> **SOURCE RECORDS**
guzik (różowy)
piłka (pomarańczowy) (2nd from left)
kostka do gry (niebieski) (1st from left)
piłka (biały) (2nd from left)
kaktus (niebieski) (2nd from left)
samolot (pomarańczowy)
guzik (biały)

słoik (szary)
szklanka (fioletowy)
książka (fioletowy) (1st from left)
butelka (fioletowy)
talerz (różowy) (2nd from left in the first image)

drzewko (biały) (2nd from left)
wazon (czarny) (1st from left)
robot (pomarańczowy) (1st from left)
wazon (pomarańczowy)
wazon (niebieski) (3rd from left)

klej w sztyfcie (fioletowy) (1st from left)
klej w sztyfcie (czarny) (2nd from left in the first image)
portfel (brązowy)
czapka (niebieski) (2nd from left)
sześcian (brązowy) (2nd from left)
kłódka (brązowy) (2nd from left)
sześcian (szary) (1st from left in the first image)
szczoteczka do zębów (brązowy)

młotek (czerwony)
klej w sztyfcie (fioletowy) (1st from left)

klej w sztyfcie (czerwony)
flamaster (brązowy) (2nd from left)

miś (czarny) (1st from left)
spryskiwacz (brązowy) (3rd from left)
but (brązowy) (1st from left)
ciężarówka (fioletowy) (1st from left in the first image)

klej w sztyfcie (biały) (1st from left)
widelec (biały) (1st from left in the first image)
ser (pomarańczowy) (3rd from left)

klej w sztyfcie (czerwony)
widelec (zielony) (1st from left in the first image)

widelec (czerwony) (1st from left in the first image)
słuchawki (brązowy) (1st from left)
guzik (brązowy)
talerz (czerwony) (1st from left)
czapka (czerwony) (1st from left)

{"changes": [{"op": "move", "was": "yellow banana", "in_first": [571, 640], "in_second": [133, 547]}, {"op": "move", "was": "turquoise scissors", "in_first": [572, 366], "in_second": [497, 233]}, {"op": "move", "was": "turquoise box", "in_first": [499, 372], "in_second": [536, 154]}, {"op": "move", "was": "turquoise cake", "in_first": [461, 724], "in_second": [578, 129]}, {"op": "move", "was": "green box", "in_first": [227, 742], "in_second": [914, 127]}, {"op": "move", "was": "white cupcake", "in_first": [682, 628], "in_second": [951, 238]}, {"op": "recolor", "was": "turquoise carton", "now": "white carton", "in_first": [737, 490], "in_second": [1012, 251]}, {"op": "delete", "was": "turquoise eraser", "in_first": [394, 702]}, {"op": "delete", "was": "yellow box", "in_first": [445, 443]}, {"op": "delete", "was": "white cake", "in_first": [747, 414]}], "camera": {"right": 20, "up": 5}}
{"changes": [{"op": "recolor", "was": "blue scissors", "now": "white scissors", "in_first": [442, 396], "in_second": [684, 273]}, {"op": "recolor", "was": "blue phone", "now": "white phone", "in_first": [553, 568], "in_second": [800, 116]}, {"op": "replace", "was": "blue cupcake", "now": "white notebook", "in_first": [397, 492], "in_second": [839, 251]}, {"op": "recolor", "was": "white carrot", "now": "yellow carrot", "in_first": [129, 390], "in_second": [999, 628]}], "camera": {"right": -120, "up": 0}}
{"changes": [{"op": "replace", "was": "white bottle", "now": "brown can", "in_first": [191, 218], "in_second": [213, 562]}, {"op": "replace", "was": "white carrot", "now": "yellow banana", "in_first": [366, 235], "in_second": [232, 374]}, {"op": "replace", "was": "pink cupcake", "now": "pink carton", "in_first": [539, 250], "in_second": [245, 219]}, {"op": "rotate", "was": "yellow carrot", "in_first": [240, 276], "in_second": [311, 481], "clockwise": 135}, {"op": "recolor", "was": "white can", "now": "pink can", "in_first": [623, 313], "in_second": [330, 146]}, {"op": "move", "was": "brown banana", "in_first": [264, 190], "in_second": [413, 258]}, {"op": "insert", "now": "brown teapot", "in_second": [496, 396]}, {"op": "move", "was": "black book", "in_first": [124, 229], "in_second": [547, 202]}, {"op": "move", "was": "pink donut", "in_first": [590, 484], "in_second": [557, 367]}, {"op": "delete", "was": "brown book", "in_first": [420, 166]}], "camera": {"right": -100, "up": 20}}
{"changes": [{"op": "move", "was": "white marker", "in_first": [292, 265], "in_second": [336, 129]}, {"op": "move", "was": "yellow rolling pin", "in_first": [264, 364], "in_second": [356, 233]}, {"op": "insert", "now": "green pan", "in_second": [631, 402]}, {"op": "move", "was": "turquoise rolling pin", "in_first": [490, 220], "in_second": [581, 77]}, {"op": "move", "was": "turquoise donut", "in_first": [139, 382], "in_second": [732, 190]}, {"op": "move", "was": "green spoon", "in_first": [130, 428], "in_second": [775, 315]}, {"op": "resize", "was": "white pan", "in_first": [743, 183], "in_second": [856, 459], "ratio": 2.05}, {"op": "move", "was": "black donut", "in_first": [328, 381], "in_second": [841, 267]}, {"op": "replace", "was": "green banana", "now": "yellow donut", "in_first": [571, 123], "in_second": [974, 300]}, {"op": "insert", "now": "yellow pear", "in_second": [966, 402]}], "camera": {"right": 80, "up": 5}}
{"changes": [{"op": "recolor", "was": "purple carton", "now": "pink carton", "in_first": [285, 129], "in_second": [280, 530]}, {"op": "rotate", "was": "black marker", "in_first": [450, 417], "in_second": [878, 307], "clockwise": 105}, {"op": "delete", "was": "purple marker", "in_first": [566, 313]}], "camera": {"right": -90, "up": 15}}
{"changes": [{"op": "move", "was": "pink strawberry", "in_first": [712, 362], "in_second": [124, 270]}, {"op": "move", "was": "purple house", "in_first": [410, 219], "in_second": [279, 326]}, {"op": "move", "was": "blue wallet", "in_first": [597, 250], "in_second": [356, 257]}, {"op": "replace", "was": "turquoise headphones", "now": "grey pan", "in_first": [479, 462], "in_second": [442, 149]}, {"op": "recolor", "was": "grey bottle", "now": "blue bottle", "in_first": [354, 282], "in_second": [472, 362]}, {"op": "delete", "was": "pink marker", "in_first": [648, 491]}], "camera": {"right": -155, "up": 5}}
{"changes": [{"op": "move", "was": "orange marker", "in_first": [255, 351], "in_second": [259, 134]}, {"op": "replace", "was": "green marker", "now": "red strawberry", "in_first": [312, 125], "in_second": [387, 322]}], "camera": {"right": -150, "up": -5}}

> **AIM OF THE TASK**
Go through the listing above and copy each line that contains "piłka".

> **THE ANSWER**
piłka (pomarańczowy) (2nd from left)
piłka (biały) (2nd from left)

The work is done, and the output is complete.